═════ Data for this exercise
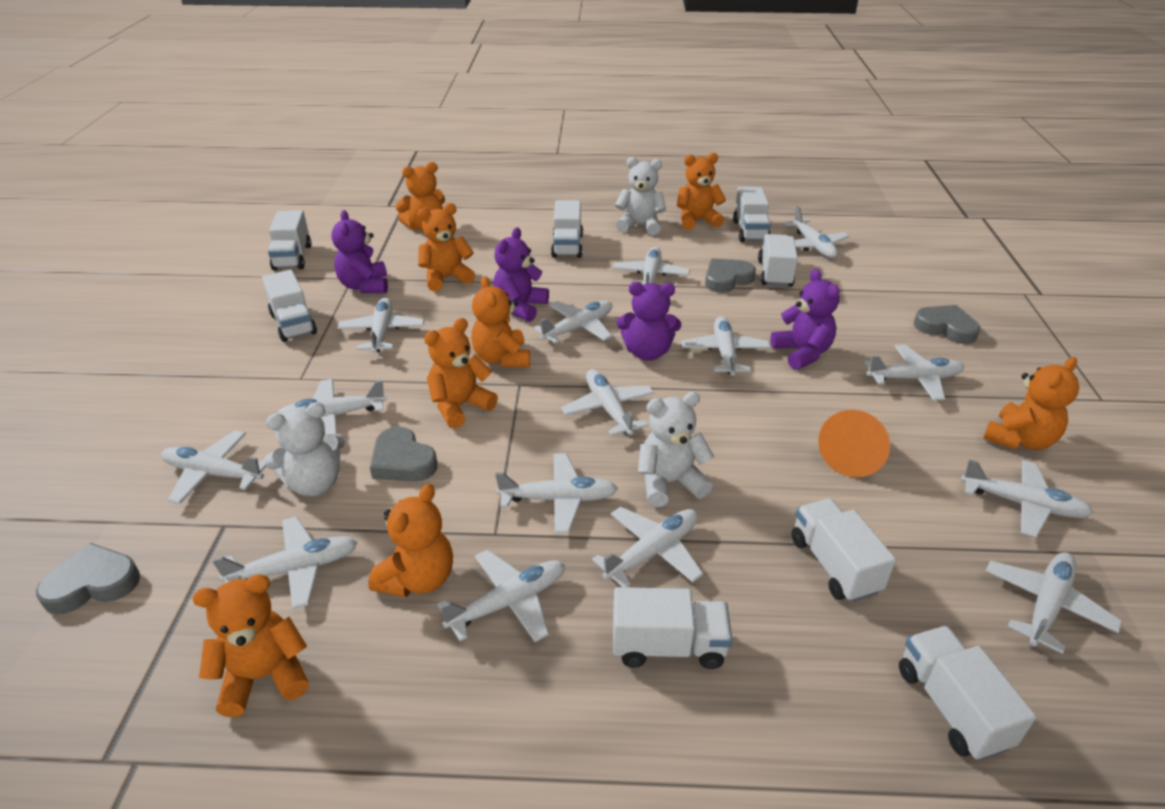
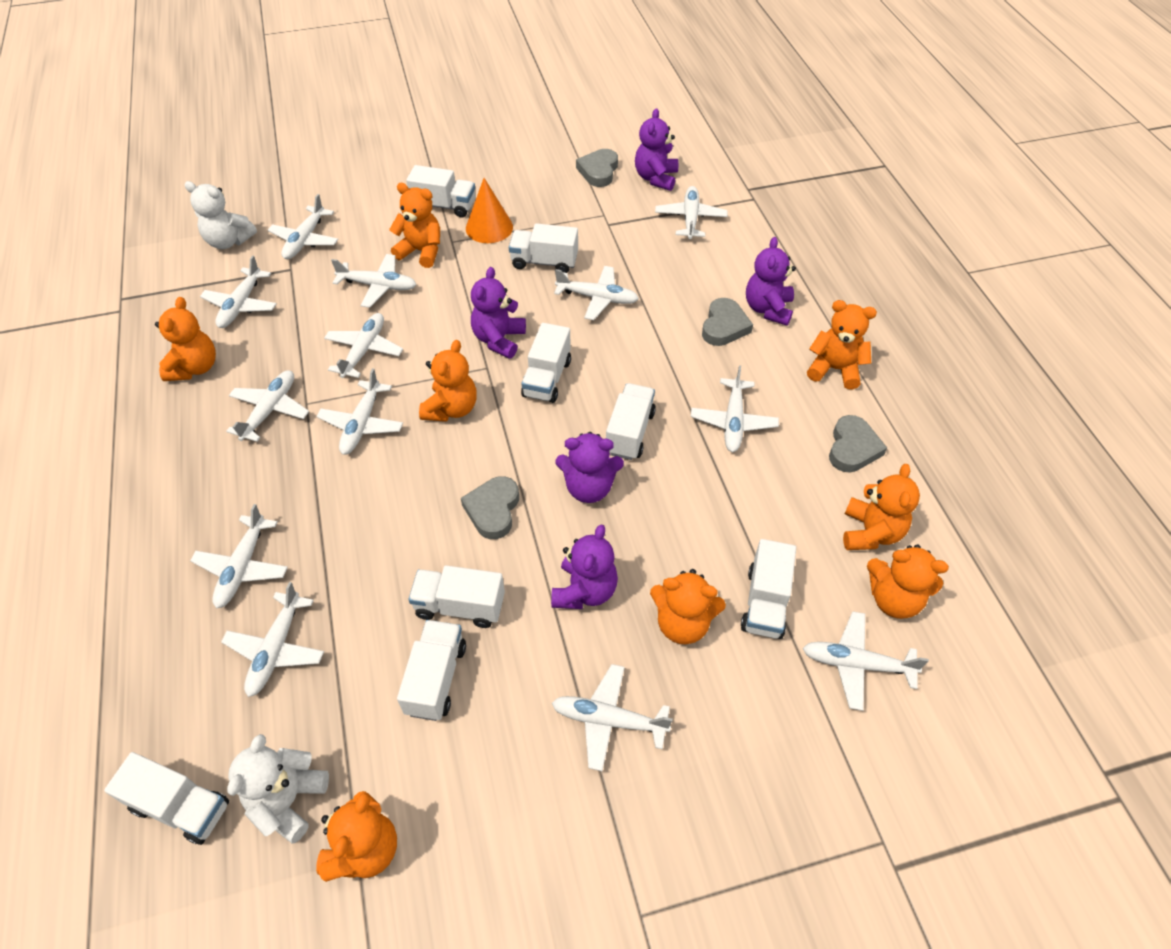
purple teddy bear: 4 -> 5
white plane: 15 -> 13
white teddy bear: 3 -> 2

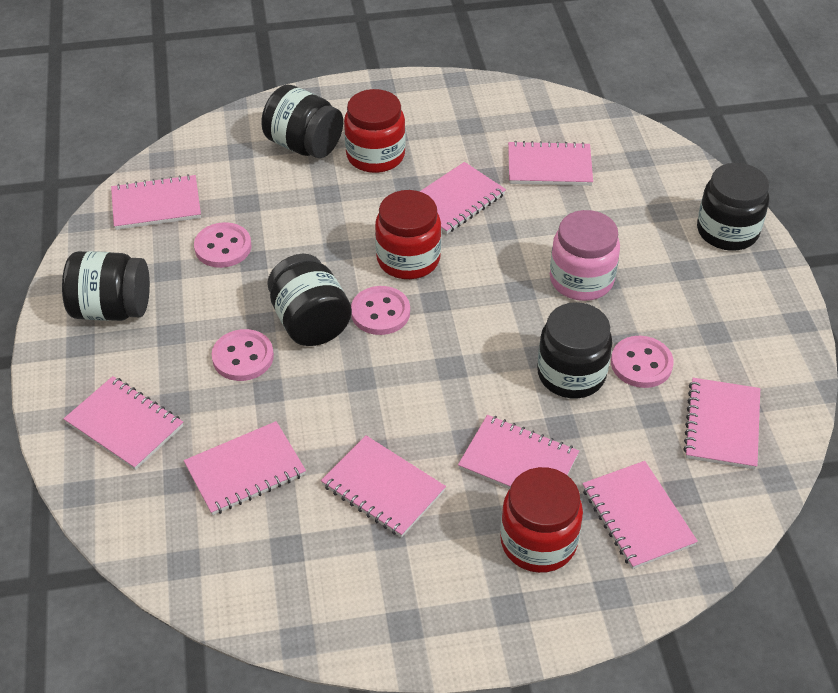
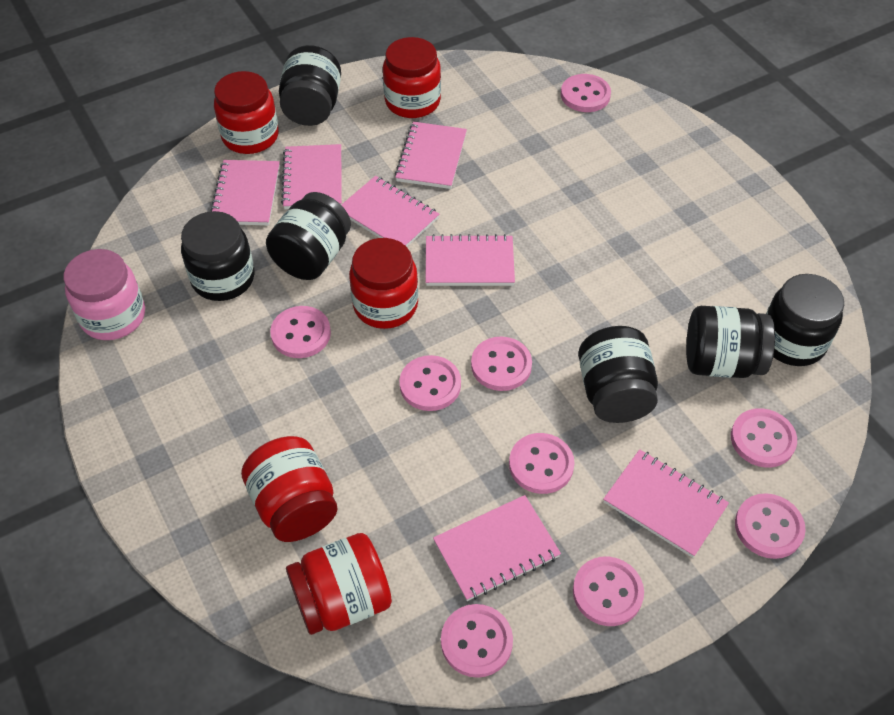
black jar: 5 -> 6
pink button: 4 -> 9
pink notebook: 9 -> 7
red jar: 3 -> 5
══════════
(What needs to be done):
Please output every entry above exactly, without the pictures.

(Written answer):
purple teddy bear: 4 -> 5
white plane: 15 -> 13
white teddy bear: 3 -> 2

black jar: 5 -> 6
pink button: 4 -> 9
pink notebook: 9 -> 7
red jar: 3 -> 5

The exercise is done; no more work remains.